▶ [Activity] Before copying, set the pictures aside; then repeat every line below verbatim.

▶ [Material provided]
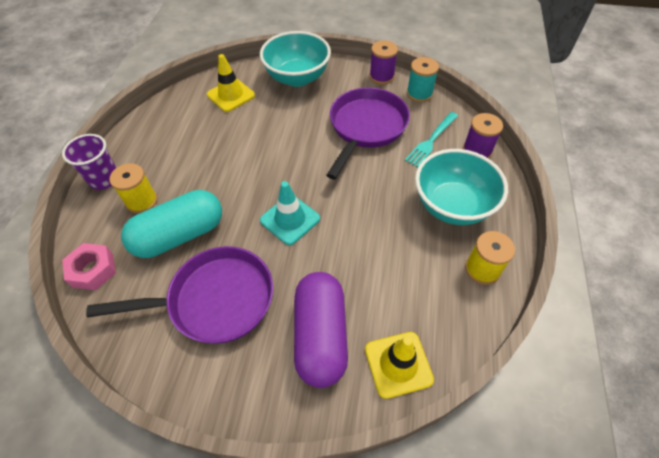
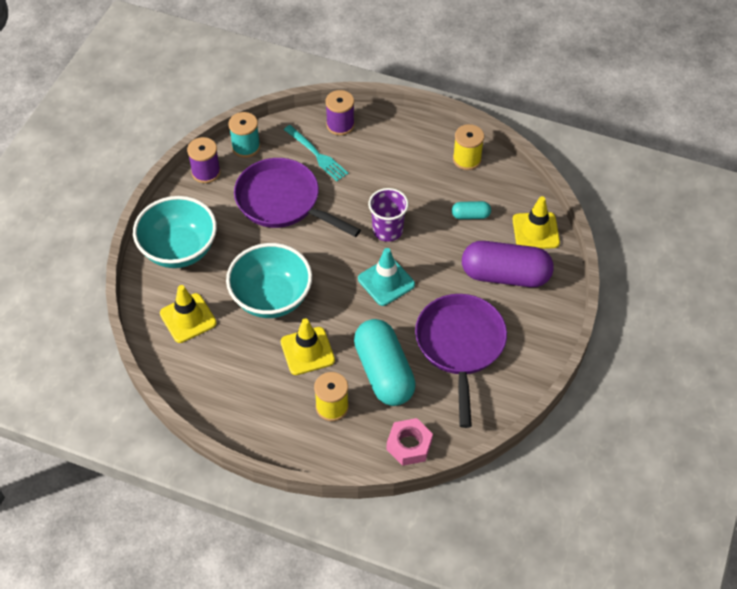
camera: 80 degrees left, 0 degrees up
(104, 179) = (290, 444): purple cup -> purple cup (387, 230)
(202, 173) = (307, 351): none -> yellow traffic cone
(399, 285) = (470, 215): none -> turquoise capsule
(452, 205) = (399, 160): turquoise bowl -> turquoise bowl (271, 298)

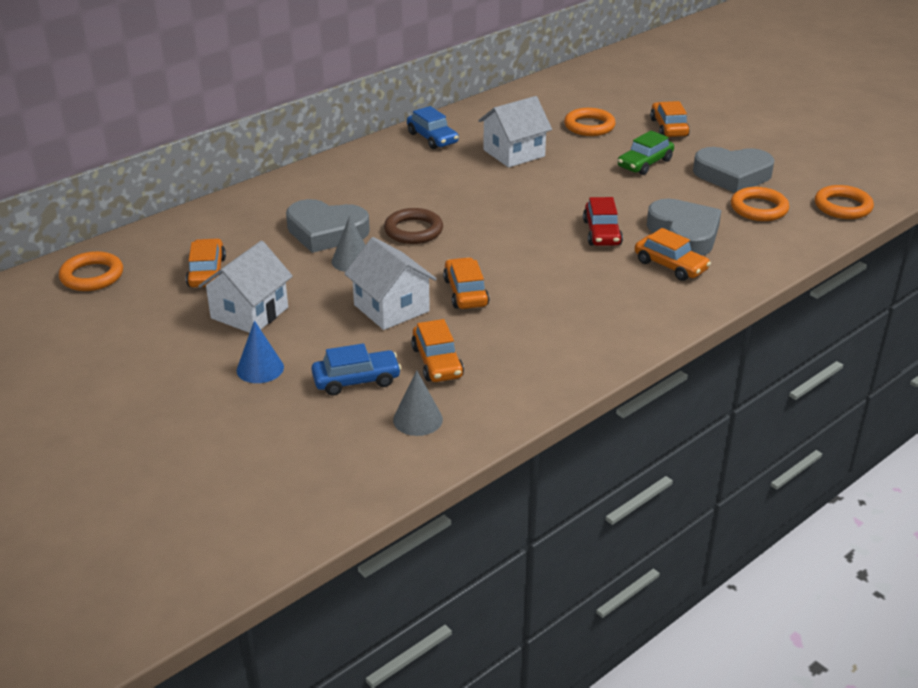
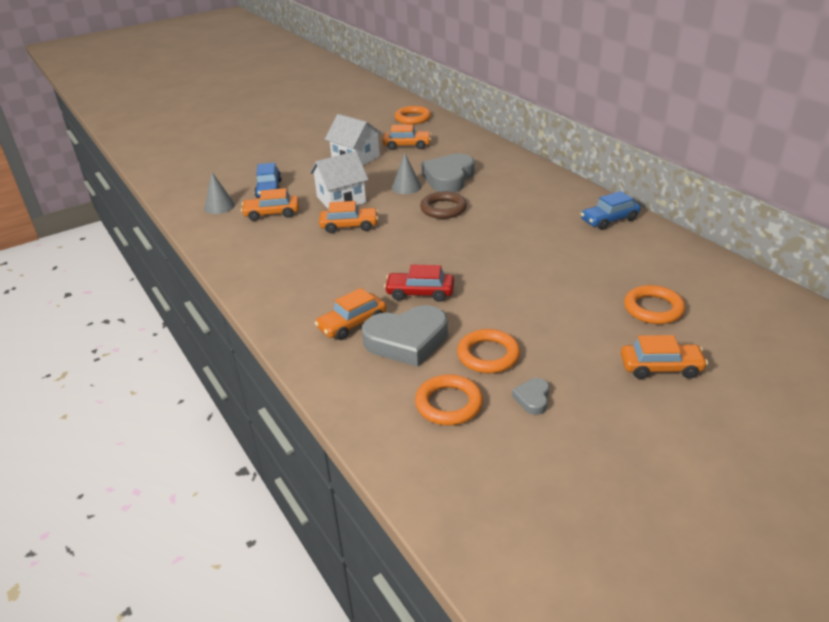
camera: 100 degrees right, 0 degrees up
(260, 368) = (297, 163): blue cone -> none
(514, 153) = (581, 259): white house -> none
(645, 163) = (561, 336): green car -> none
(732, 175) = (532, 399): grey heart -> grey heart, size x0.45
(842, 207) = (442, 482): orange ring -> orange ring (488, 355)

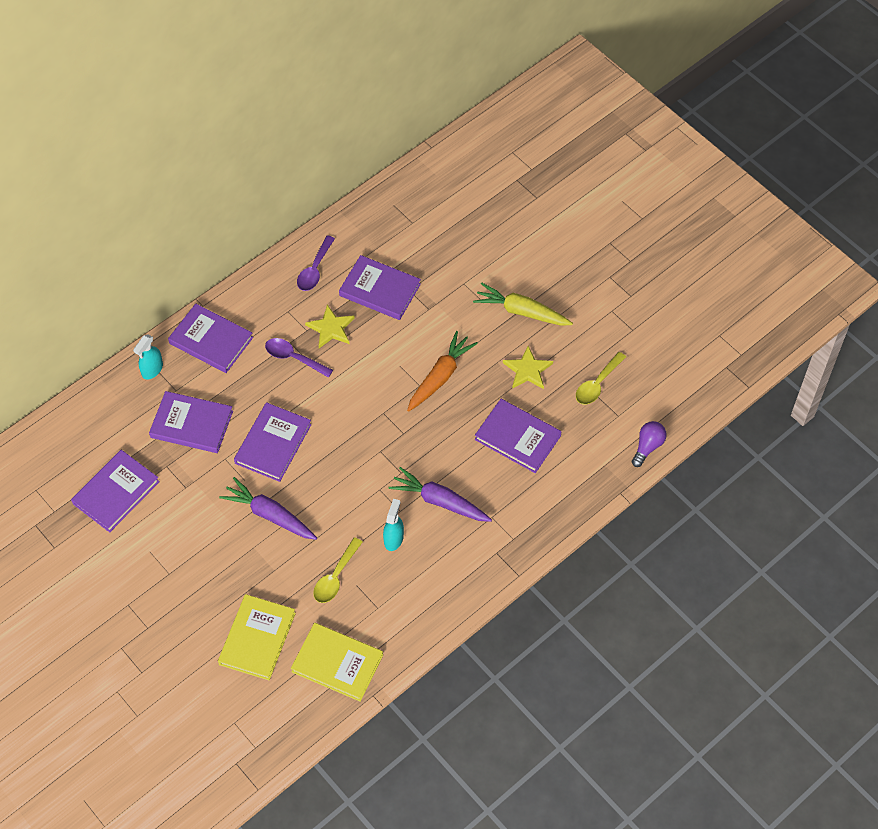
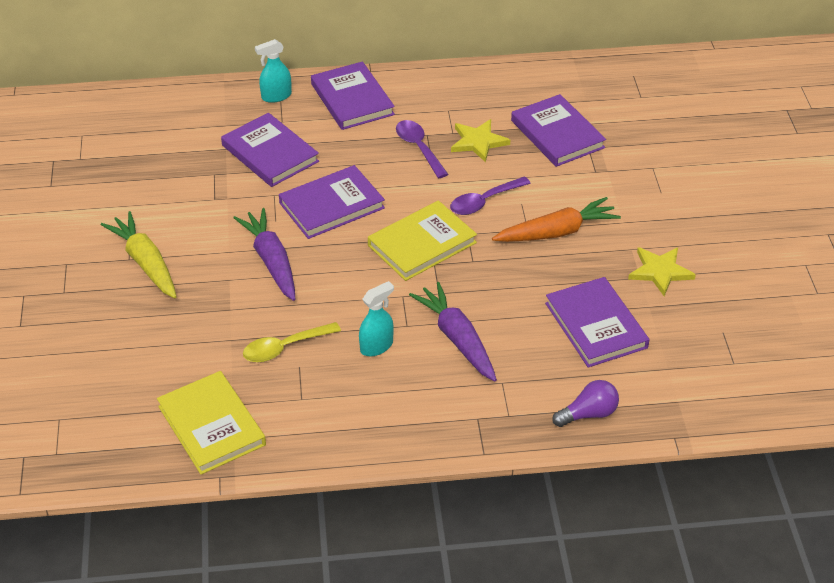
camera: 35 degrees right, 15 degrees down
(116, 492) = (148, 172): purple book -> none
(257, 638) = (155, 358): yellow book -> yellow book (422, 244)
(315, 270) = (505, 90): purple spoon -> purple spoon (484, 202)
(521, 311) = (697, 218): yellow carrot -> yellow carrot (145, 262)
(597, 384) = (732, 322): yellow spoon -> none
(647, 446) = (746, 410): purple light bulb -> purple light bulb (588, 414)

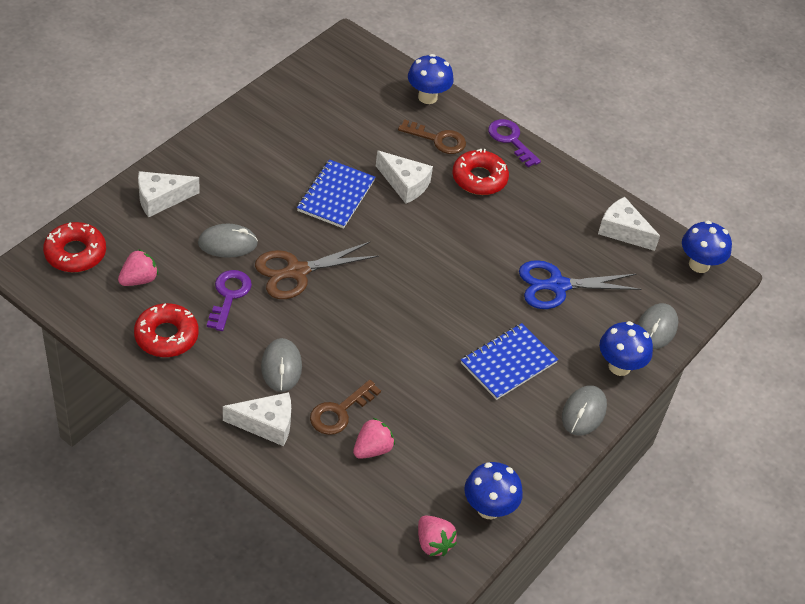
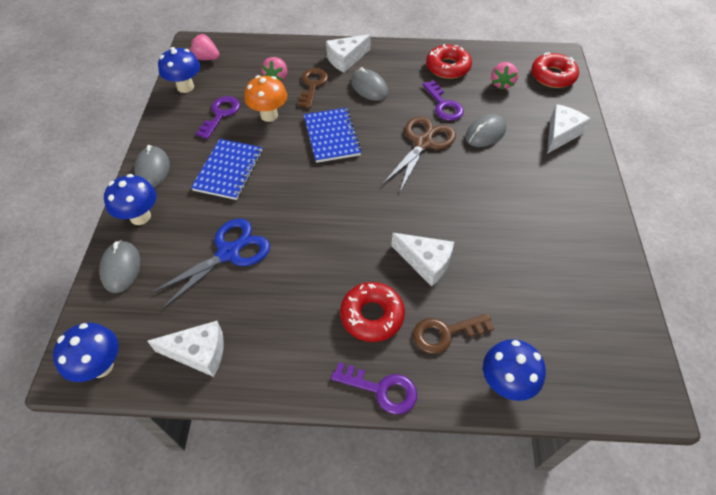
camera: 150 degrees right, 5 degrees up
(336, 195) = (463, 214): blue notebook -> blue notebook (332, 136)
(405, 184) = (425, 262): white cheese -> white cheese turned 150 degrees counterclockwise
(421, 402) = (269, 115): none -> orange mushroom
(473, 438) = (220, 114): none -> purple key

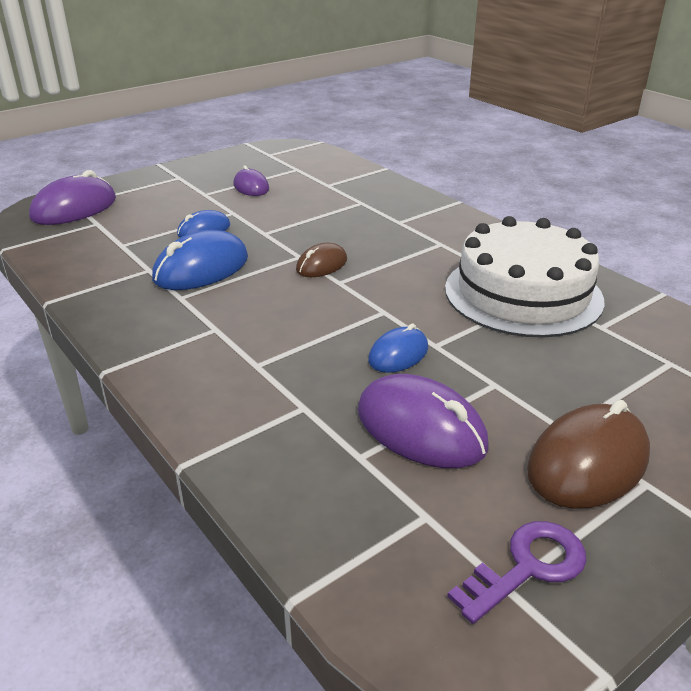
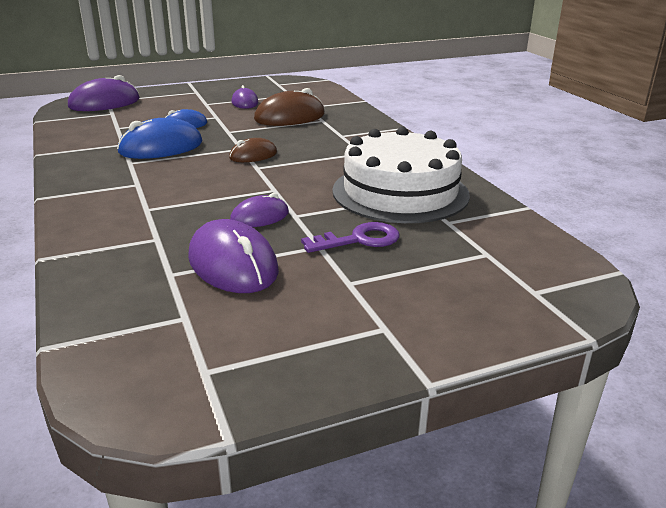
camera: 15 degrees right, 5 degrees down
(398, 354) = (259, 217): blue mouse -> purple mouse
(528, 567) = (233, 362): purple key -> purple key (359, 240)
(588, 462) = (347, 306): brown mouse -> brown mouse (290, 117)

▶ [Exercise answer]
camera: 80 degrees left, 0 degrees up
(104, 179) = (290, 444): purple cup -> purple cup (387, 230)
(202, 173) = (307, 351): none -> yellow traffic cone
(399, 285) = (470, 215): none -> turquoise capsule
(452, 205) = (399, 160): turquoise bowl -> turquoise bowl (271, 298)

camera: 100 degrees right, 0 degrees up
(260, 368) = (297, 163): blue cone -> none
(514, 153) = (581, 259): white house -> none
(645, 163) = (561, 336): green car -> none
(732, 175) = (532, 399): grey heart -> grey heart, size x0.45
(842, 207) = (442, 482): orange ring -> orange ring (488, 355)

camera: 35 degrees right, 15 degrees down
(116, 492) = (148, 172): purple book -> none
(257, 638) = (155, 358): yellow book -> yellow book (422, 244)
(315, 270) = (505, 90): purple spoon -> purple spoon (484, 202)
(521, 311) = (697, 218): yellow carrot -> yellow carrot (145, 262)
(597, 384) = (732, 322): yellow spoon -> none
(647, 446) = (746, 410): purple light bulb -> purple light bulb (588, 414)

camera: 150 degrees right, 5 degrees up
(336, 195) = (463, 214): blue notebook -> blue notebook (332, 136)
(405, 184) = (425, 262): white cheese -> white cheese turned 150 degrees counterclockwise
(421, 402) = (269, 115): none -> orange mushroom
(473, 438) = (220, 114): none -> purple key

camera: 15 degrees right, 5 degrees down
(398, 354) = (259, 217): blue mouse -> purple mouse
(528, 567) = (233, 362): purple key -> purple key (359, 240)
(588, 462) = (347, 306): brown mouse -> brown mouse (290, 117)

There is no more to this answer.